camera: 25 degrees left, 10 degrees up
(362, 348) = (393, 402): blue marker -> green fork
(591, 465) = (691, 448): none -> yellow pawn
___
**What the task requires**
Copy the data exactly as it was presented.

**Response to this exercise**
camera: 25 degrees left, 10 degrees up
(362, 348) = (393, 402): blue marker -> green fork
(591, 465) = (691, 448): none -> yellow pawn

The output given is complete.